Supplied information —
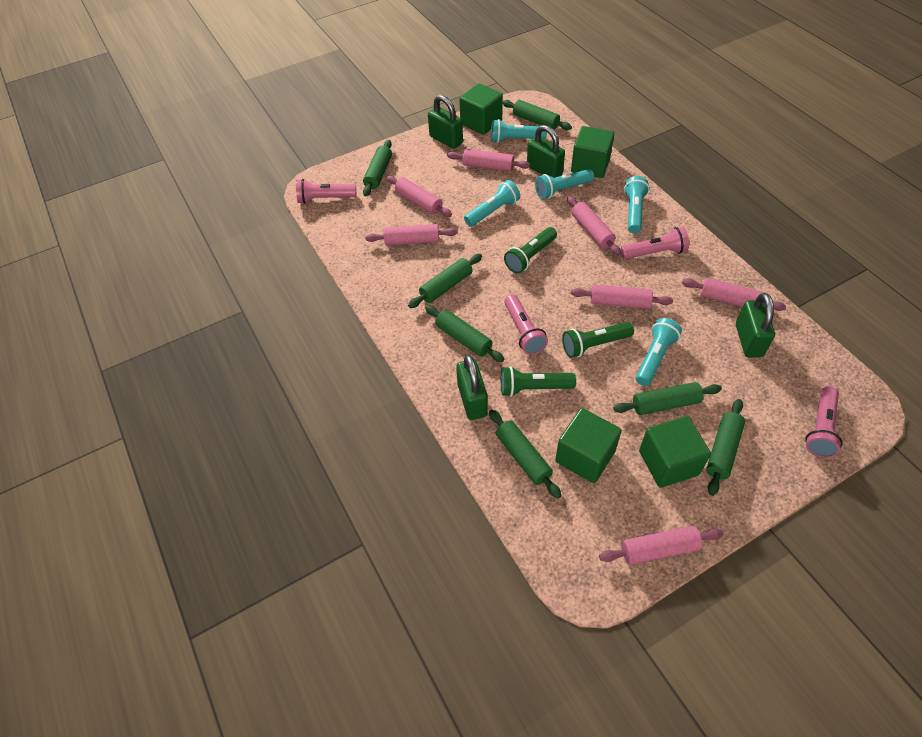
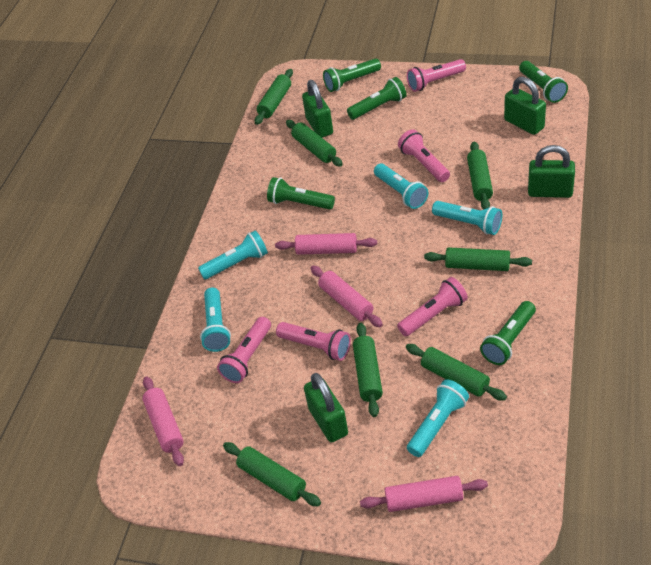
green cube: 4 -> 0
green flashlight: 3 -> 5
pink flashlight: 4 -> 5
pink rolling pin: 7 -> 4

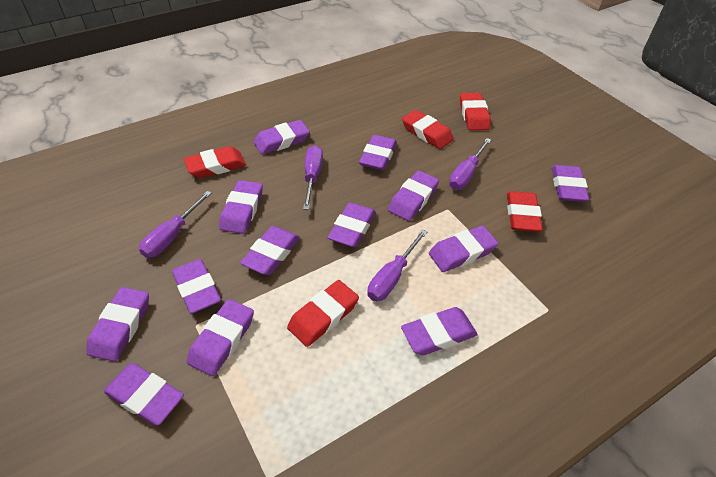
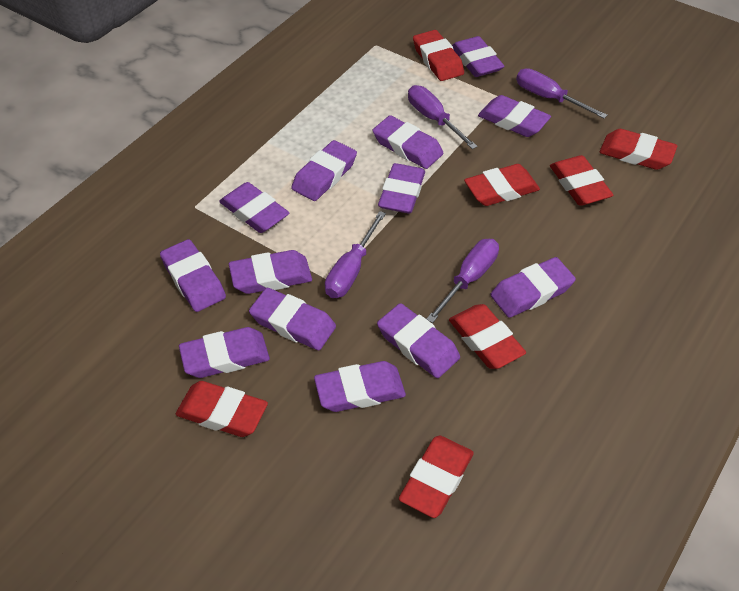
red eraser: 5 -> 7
--
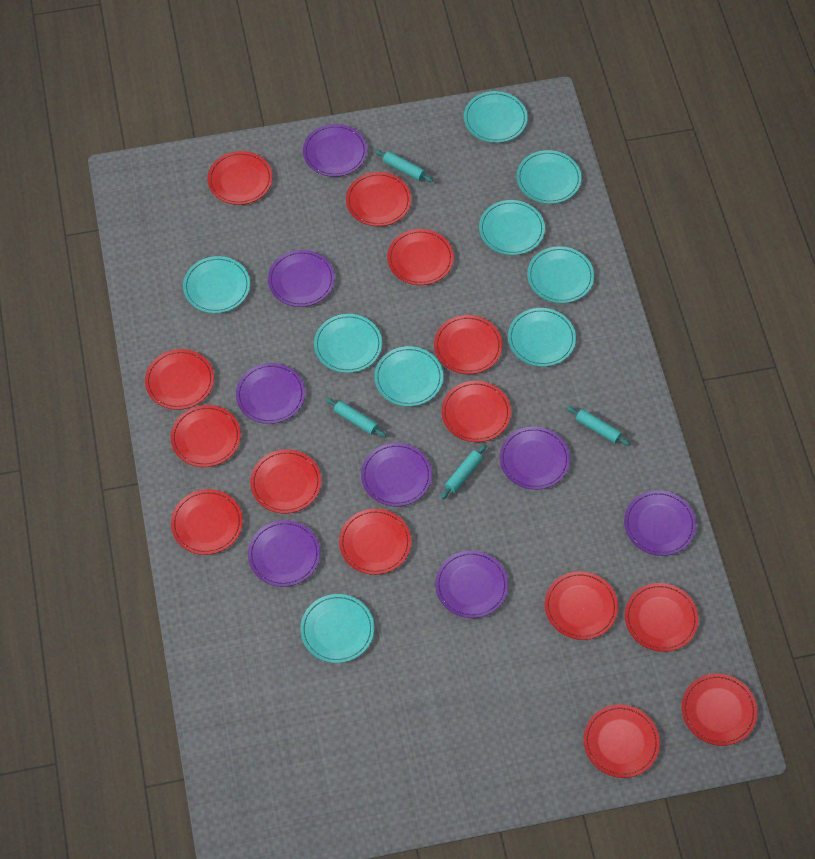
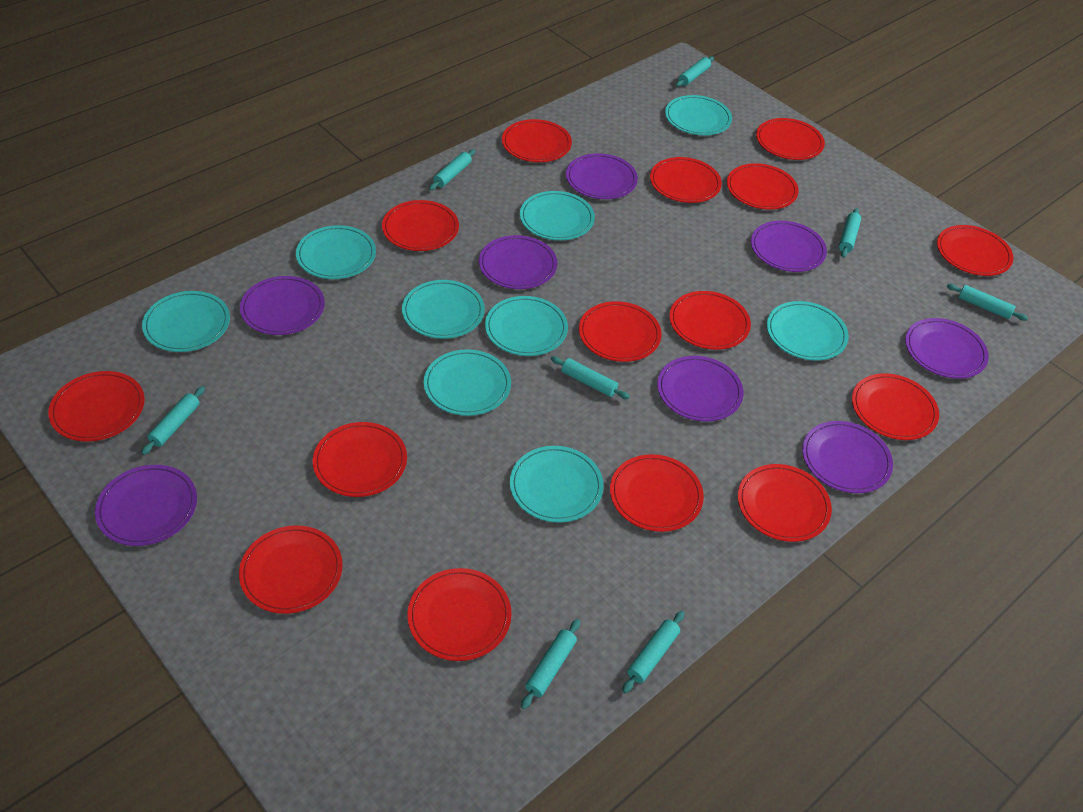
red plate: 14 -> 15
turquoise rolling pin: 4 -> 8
* * *
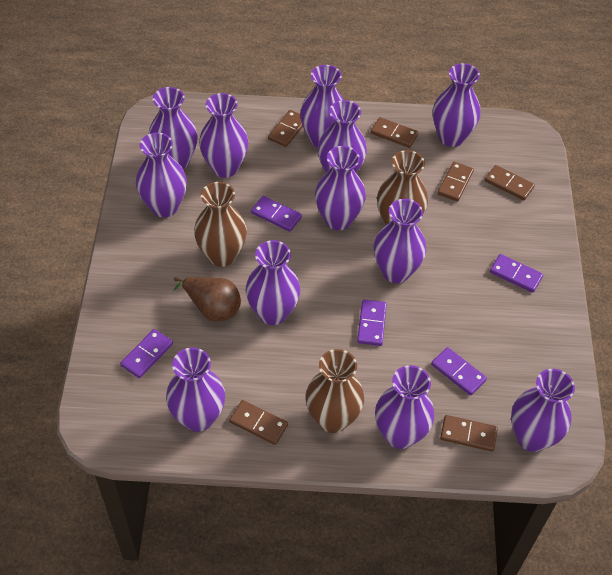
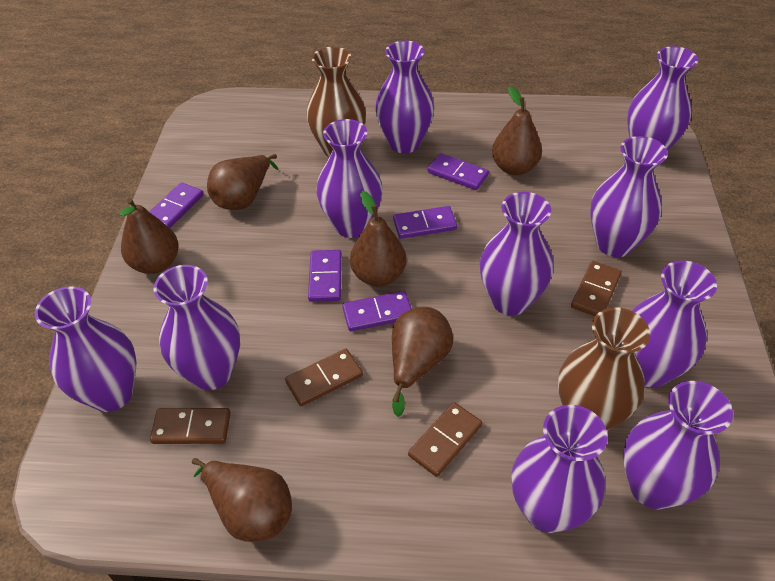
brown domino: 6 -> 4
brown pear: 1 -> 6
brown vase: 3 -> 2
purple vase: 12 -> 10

Requirement —
For this task, write out exactly the lines of the entries above, starting at the line with "brown domino: 6 -> 4" and ending at the line with "purple vase: 12 -> 10", both included, and no others.

Task answer —
brown domino: 6 -> 4
brown pear: 1 -> 6
brown vase: 3 -> 2
purple vase: 12 -> 10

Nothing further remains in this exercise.